-- Provided records follows --

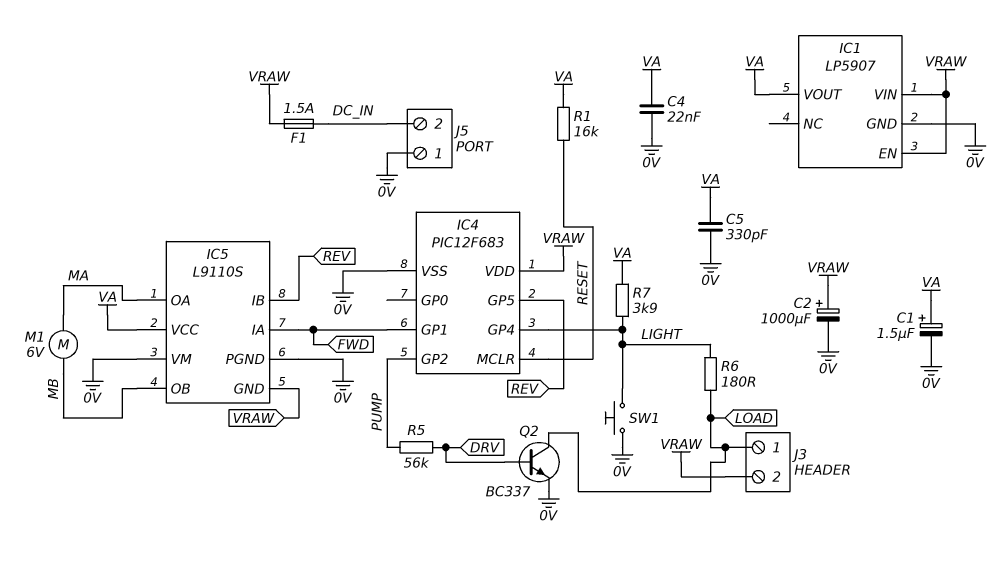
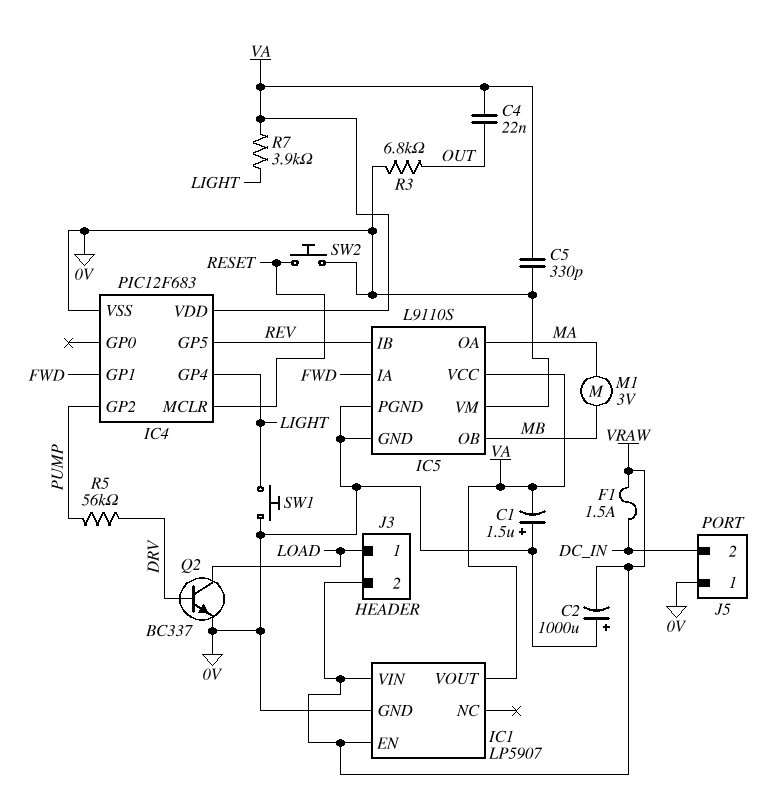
C1: 1.5uF (plus VA, minus 0V) -> 1.5uF (plus 0V, minus VA)
C2: 1000uF (plus VRAW, minus 0V) -> 1000uF (plus 0V, minus VRAW)
C4: 22nF (0V, VA) -> 22nF (OUT, VA)
IC4 pin VDD: VRAW -> VA
IC5 pin GND: VRAW -> 0V
M1: motor 6V (MA, MB) -> motor 3V (MA, MB)
R1: 16k (RESET, VA) -> none
R3: none -> 6.8k (0V, OUT)
R6: 180 (LIGHT, LOAD) -> none
SW2: none -> button (0V, RESET)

-- Provided records concluded --

◆ **Activity**: From the line containing "IC4 pin VDD: VRAW -> VA" through the last line of the records above, reproduce every line exactly.

◆ **Response below**:
IC4 pin VDD: VRAW -> VA
IC5 pin GND: VRAW -> 0V
M1: motor 6V (MA, MB) -> motor 3V (MA, MB)
R1: 16k (RESET, VA) -> none
R3: none -> 6.8k (0V, OUT)
R6: 180 (LIGHT, LOAD) -> none
SW2: none -> button (0V, RESET)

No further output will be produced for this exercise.